═══ Material provided
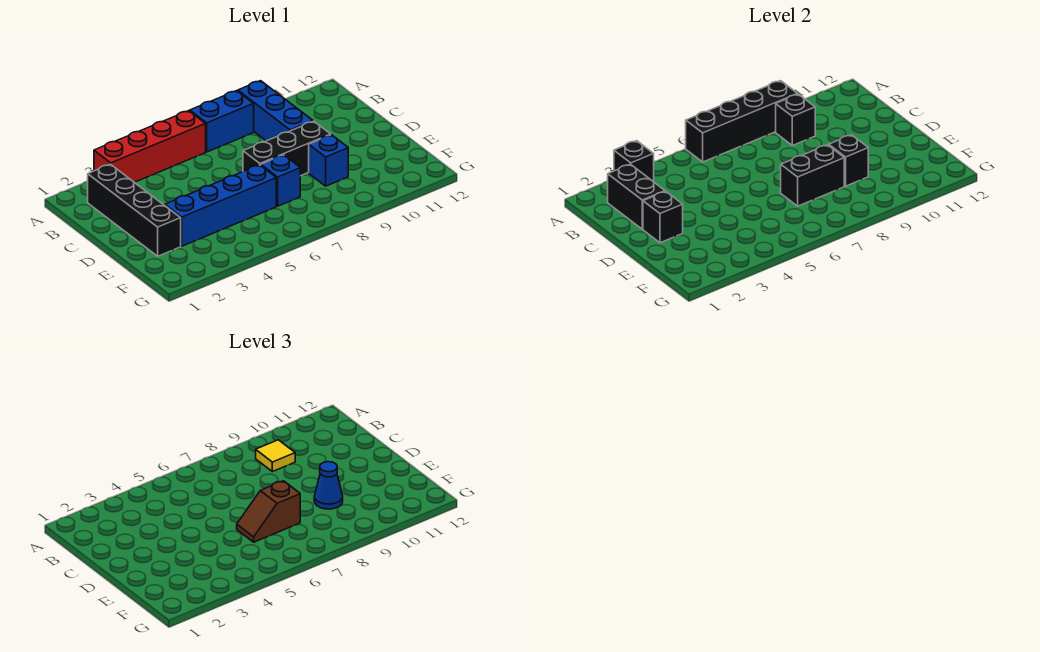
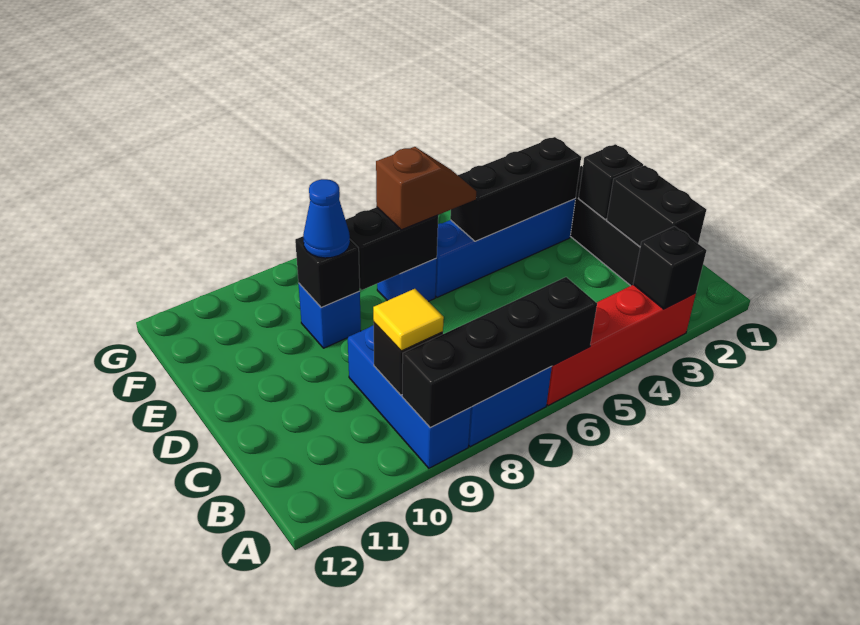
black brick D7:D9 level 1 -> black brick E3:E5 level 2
══════
═══ Material provided
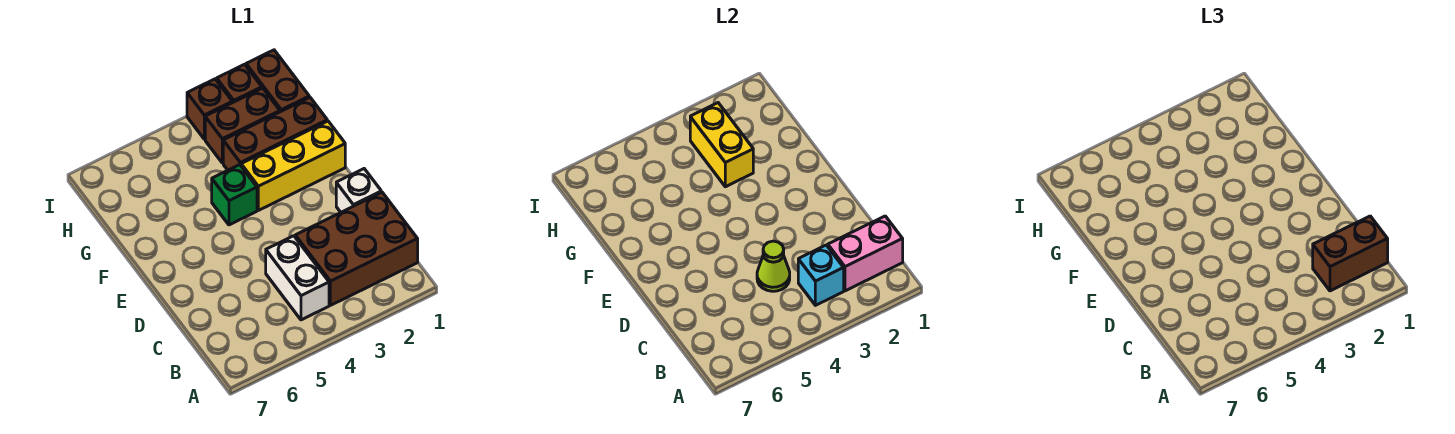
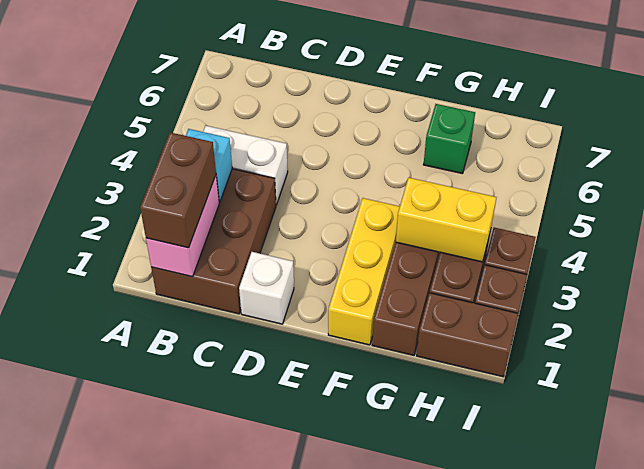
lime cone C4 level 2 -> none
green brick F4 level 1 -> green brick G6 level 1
══════
═══ Material provided
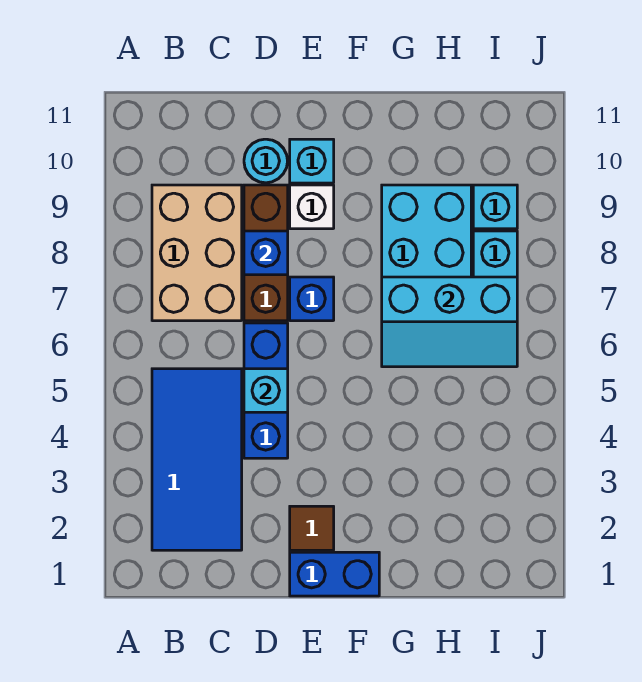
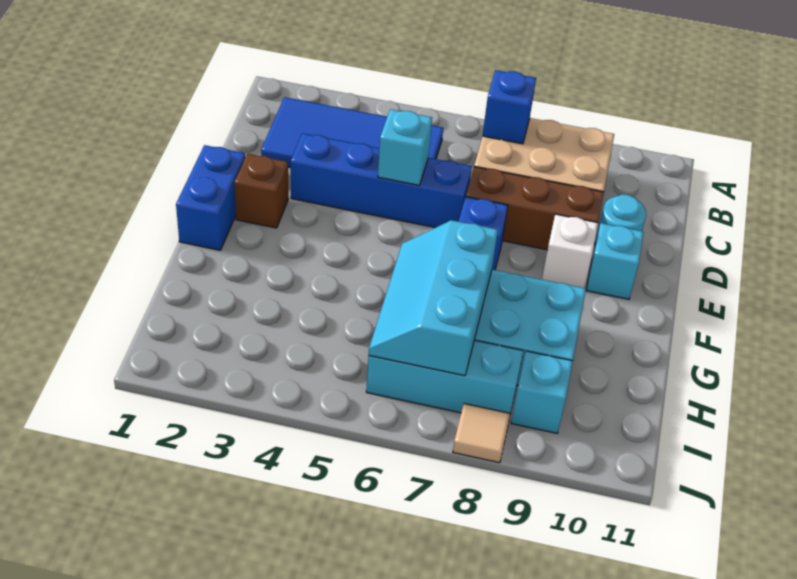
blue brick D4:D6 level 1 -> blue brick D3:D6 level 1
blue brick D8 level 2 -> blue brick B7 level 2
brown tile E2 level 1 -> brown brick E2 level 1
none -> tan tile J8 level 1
══════
** Problem details **
Going back to the entries above, set down exactly the lines that begin at the one with "lime cone C4 level 2 -> none" and end at the one with "green brick F4", both included, and nothing else.

** Answer to the exercise **
lime cone C4 level 2 -> none
green brick F4 level 1 -> green brick G6 level 1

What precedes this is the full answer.